---- INPUT DATA

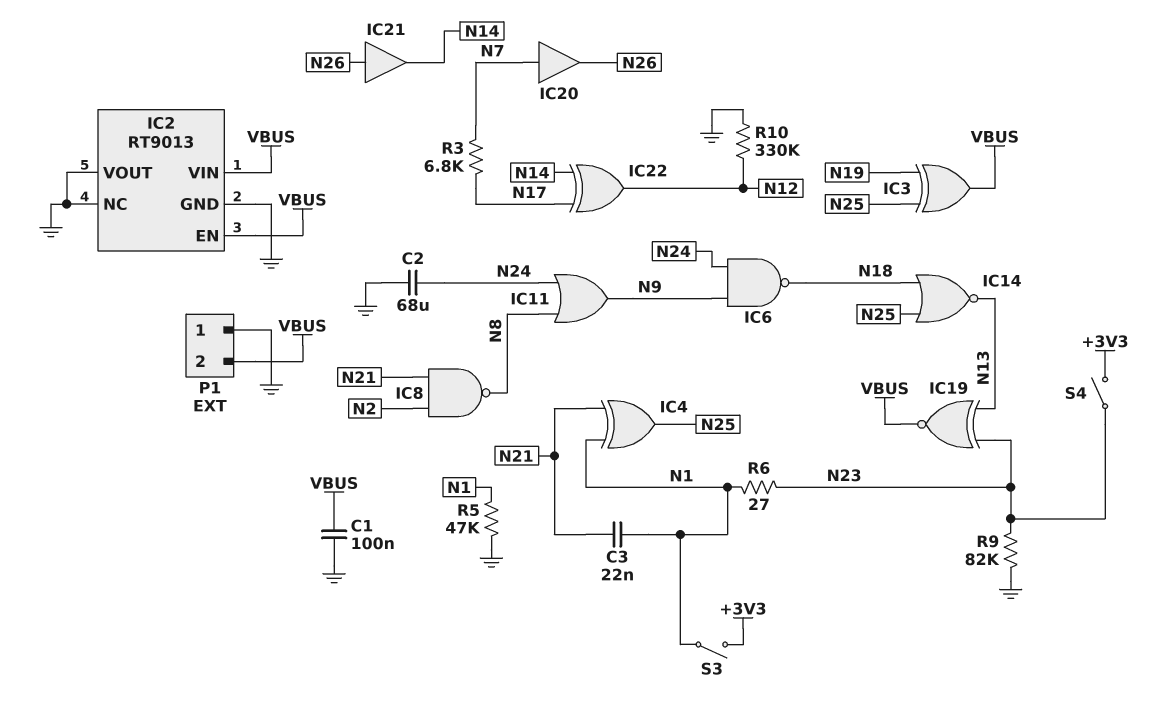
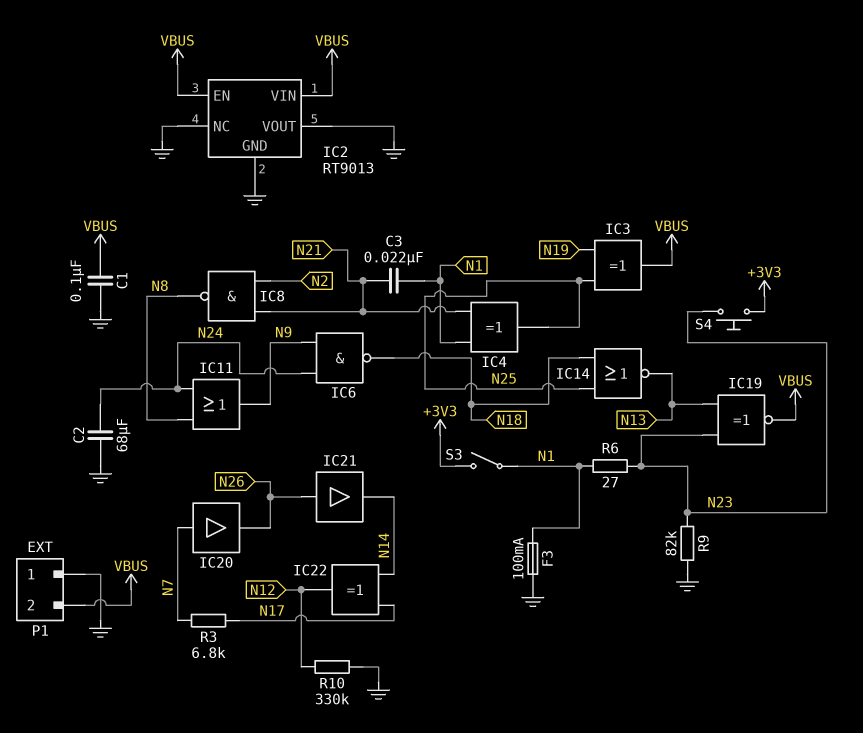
F3: none -> 100mA (GND, N1)
R5: 47k (GND, N1) -> none
S4: switch (+3V3, N23) -> button (+3V3, N23)

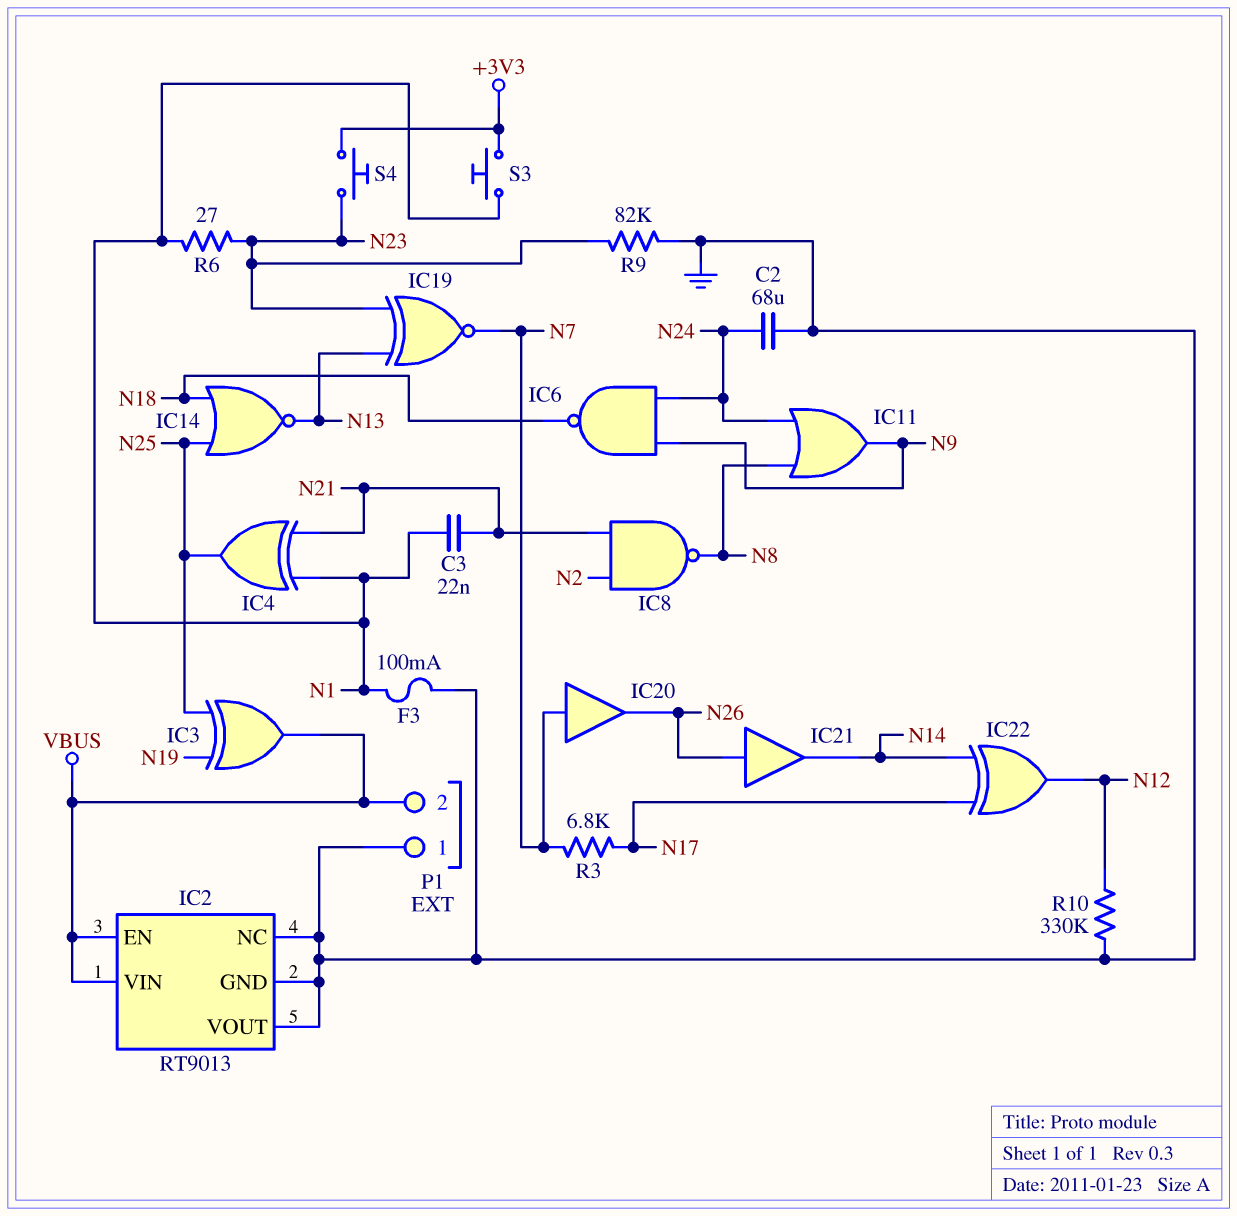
C1: 100nF (GND, VBUS) -> none
IC19: XNOR (in N13, in N23, out VBUS) -> XNOR (in N13, in N23, out N7)
S3: switch (+3V3, N1) -> button (+3V3, N1)

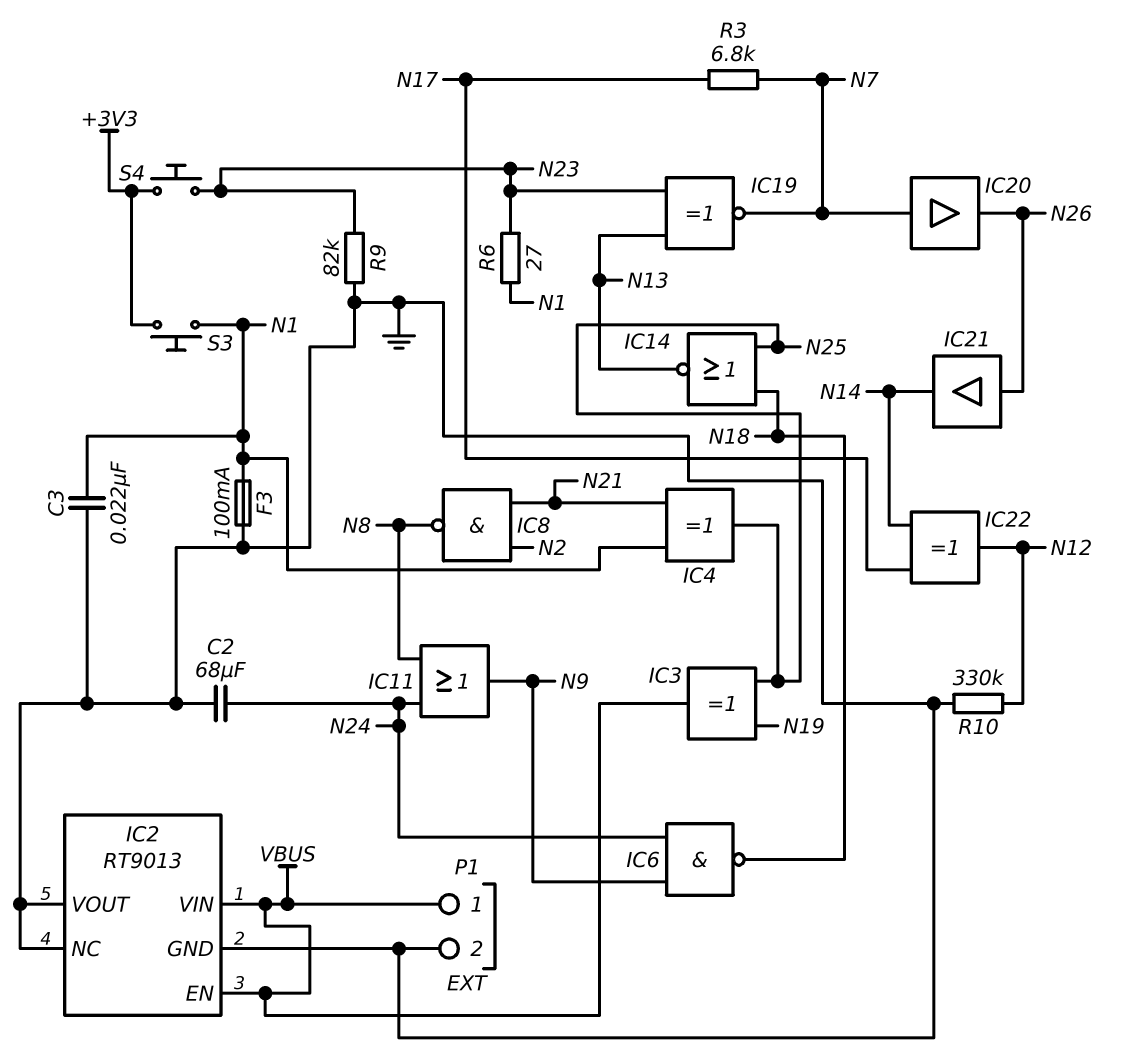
C3: 22nF (N1, N21) -> 22nF (GND, N1)
P1 pin 1: GND -> VBUS
P1 pin 2: VBUS -> GND

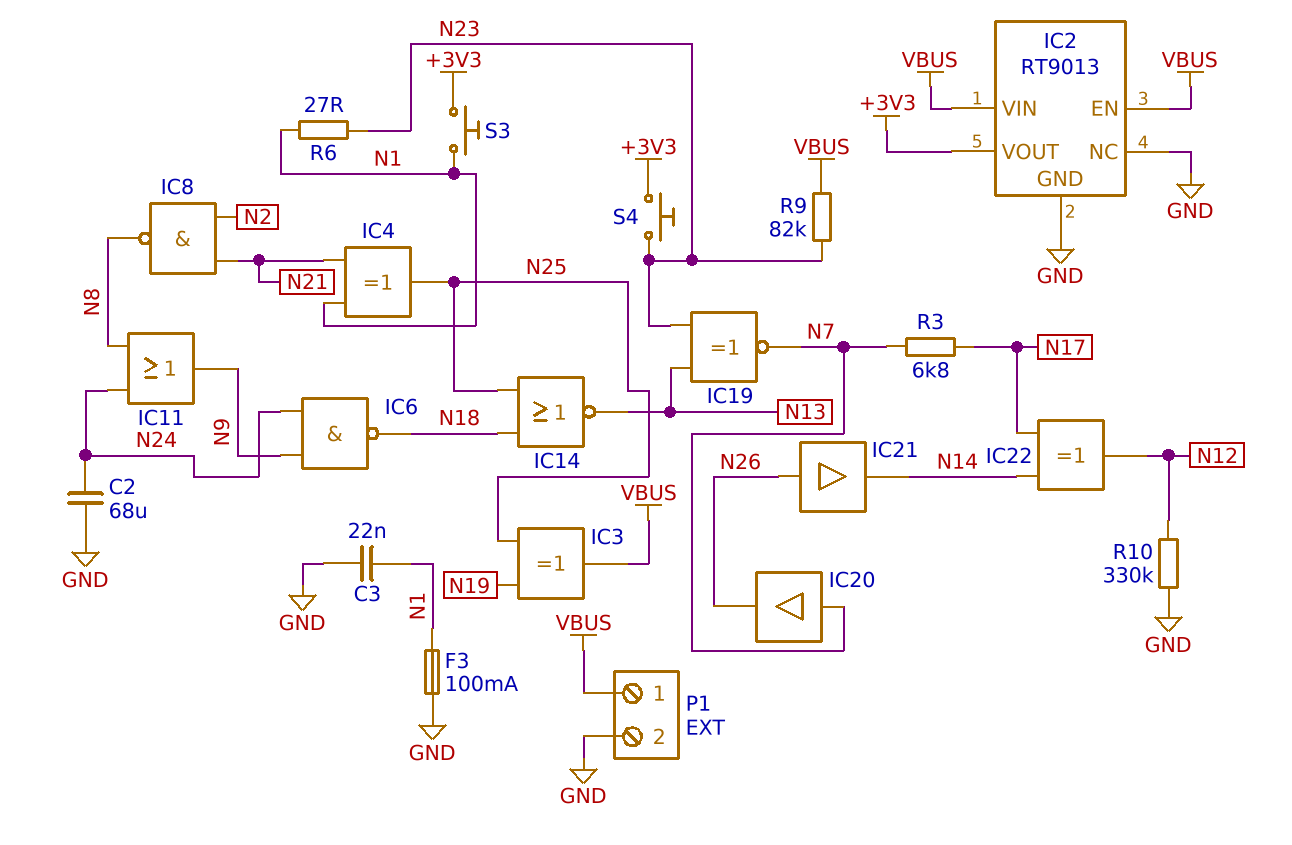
IC2 pin VOUT: GND -> +3V3
R9: 82k (GND, N23) -> 82k (N23, VBUS)

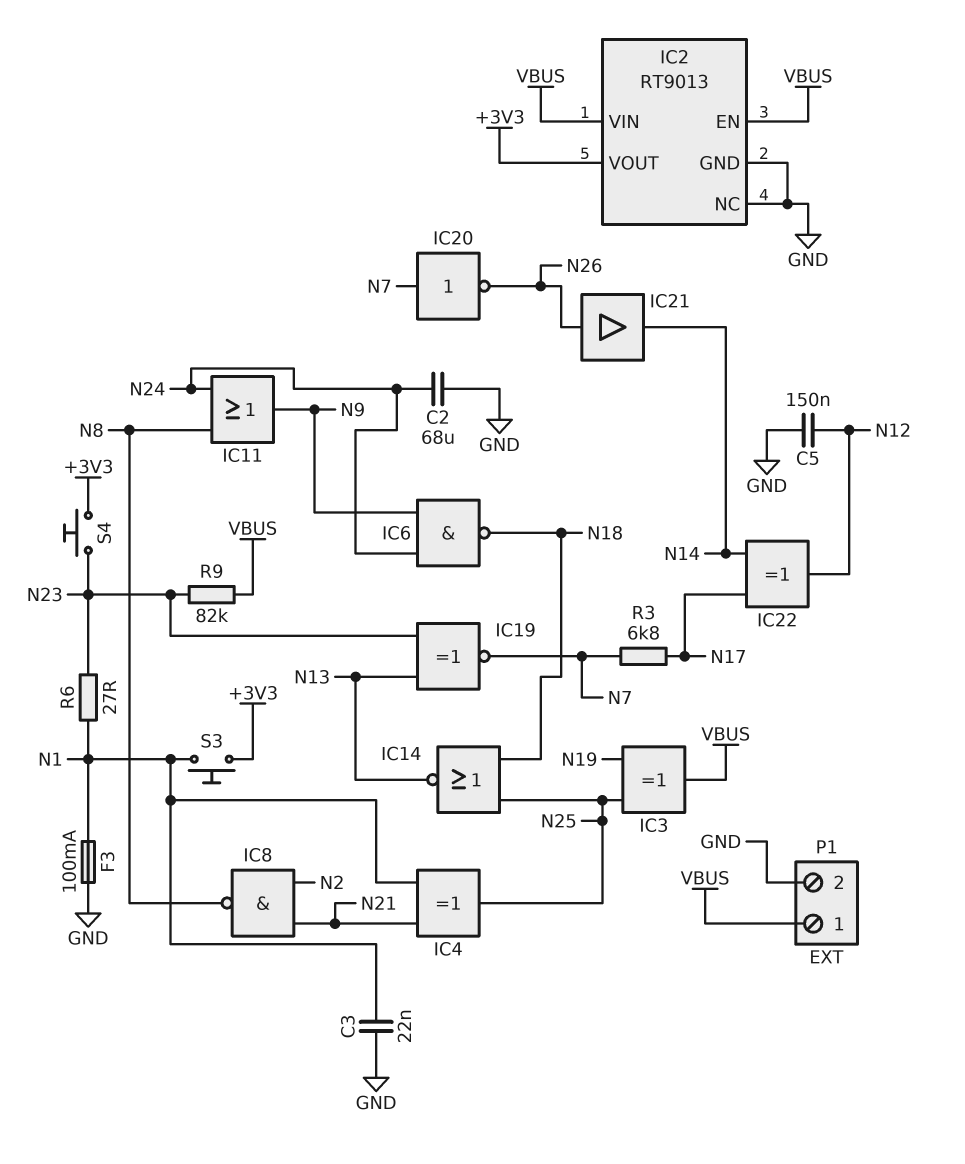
C5: none -> 150nF (GND, N12)
IC20: buffer (in N7, out N26) -> NOT (in N7, out N26)
R10: 330k (GND, N12) -> none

--------

▶ WORK ORDER:
Count the lines in the records that include the word "VBUS". Report the total alone.

▶ TASK SOLUTION:
5